■ EXERCISE INPUT ■
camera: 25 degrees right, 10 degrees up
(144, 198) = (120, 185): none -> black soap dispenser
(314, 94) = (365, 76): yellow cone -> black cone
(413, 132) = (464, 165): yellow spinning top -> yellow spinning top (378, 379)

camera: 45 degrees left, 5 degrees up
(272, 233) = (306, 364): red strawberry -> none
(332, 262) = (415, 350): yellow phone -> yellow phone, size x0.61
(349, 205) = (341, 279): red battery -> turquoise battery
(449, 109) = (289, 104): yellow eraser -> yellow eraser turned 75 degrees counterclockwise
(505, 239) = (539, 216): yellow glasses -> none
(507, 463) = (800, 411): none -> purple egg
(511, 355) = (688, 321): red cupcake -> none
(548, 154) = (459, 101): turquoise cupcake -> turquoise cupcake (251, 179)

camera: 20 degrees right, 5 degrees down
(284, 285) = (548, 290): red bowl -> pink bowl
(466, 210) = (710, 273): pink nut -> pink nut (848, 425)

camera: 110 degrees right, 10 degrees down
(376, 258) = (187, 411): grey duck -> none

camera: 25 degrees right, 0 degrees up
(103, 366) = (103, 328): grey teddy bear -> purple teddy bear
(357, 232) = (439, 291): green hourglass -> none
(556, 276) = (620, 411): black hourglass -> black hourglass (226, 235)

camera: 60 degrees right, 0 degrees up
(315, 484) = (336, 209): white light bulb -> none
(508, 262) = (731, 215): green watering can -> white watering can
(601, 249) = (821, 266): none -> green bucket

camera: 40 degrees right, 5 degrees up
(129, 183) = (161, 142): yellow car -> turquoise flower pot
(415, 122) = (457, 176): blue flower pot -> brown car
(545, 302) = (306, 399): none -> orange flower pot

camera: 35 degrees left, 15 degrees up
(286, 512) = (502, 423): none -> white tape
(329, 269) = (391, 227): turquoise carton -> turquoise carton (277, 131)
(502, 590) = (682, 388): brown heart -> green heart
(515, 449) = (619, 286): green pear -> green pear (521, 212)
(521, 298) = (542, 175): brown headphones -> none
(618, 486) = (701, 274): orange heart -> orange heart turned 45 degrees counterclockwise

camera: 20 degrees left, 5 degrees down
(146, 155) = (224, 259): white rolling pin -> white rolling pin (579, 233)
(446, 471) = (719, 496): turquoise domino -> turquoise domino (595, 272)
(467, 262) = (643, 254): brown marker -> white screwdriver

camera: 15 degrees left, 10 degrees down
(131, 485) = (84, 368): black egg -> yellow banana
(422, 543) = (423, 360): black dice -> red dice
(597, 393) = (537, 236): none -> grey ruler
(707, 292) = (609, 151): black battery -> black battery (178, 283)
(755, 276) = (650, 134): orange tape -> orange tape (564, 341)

■ EXERCISE INSTRUCTIONS ■
Only the lines from the first line of the material above through the line that contains "(511, 355) = (688, 321): red cupcake -> none" should be quoted, each one exactly.

■ YOUR RESPONSE ■
camera: 25 degrees right, 10 degrees up
(144, 198) = (120, 185): none -> black soap dispenser
(314, 94) = (365, 76): yellow cone -> black cone
(413, 132) = (464, 165): yellow spinning top -> yellow spinning top (378, 379)

camera: 45 degrees left, 5 degrees up
(272, 233) = (306, 364): red strawberry -> none
(332, 262) = (415, 350): yellow phone -> yellow phone, size x0.61
(349, 205) = (341, 279): red battery -> turquoise battery
(449, 109) = (289, 104): yellow eraser -> yellow eraser turned 75 degrees counterclockwise
(505, 239) = (539, 216): yellow glasses -> none
(507, 463) = (800, 411): none -> purple egg
(511, 355) = (688, 321): red cupcake -> none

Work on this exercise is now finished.